** Provided material follows **
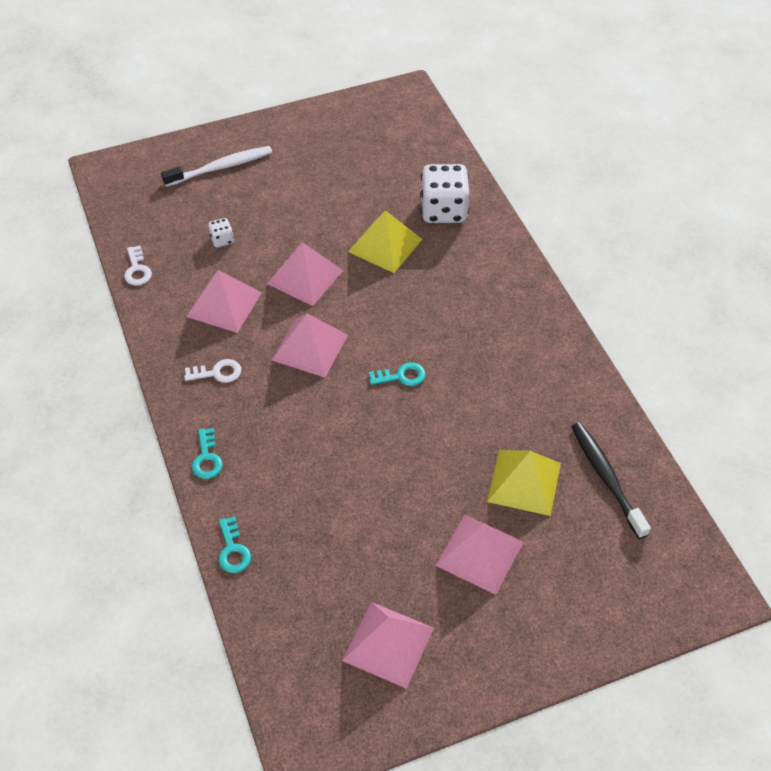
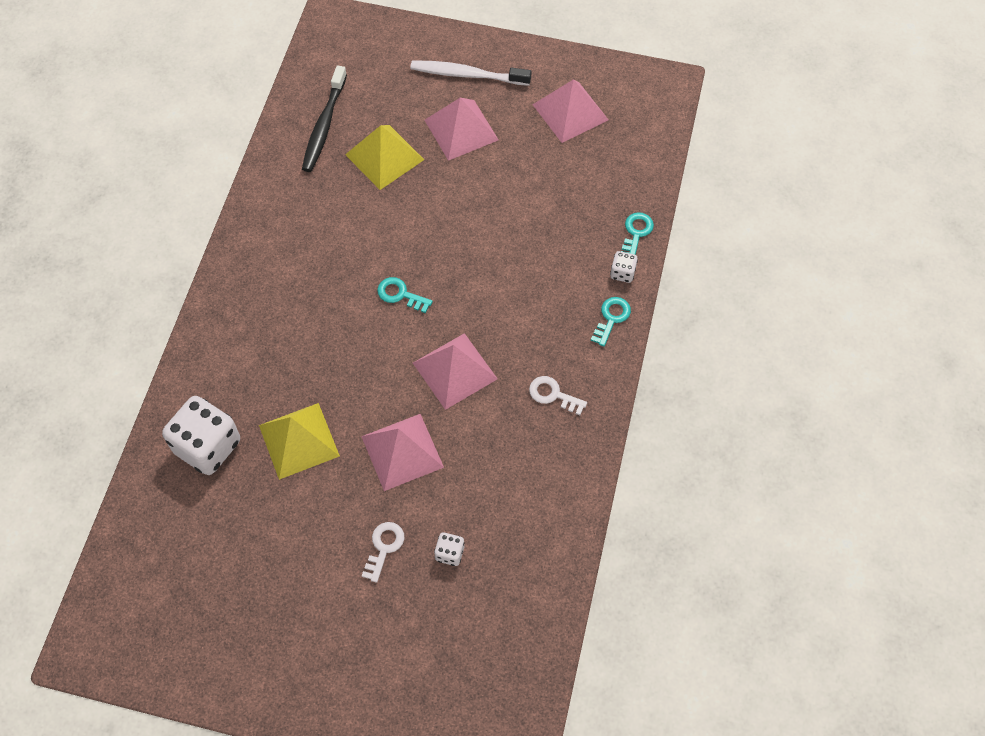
camera: 145 degrees left, 10 degrees up
(137, 270) = (558, 568): white key -> white key (384, 547)
(221, 167) = (381, 667): white toothbrush -> white toothbrush (467, 75)
(222, 504) = (622, 273): none -> white dice
(224, 304) = (499, 467): pink pyramid -> none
** End of Provided material **
Could you write out the records again exactly, without any of their pictures?

Written reply:
camera: 145 degrees left, 10 degrees up
(137, 270) = (558, 568): white key -> white key (384, 547)
(221, 167) = (381, 667): white toothbrush -> white toothbrush (467, 75)
(222, 504) = (622, 273): none -> white dice
(224, 304) = (499, 467): pink pyramid -> none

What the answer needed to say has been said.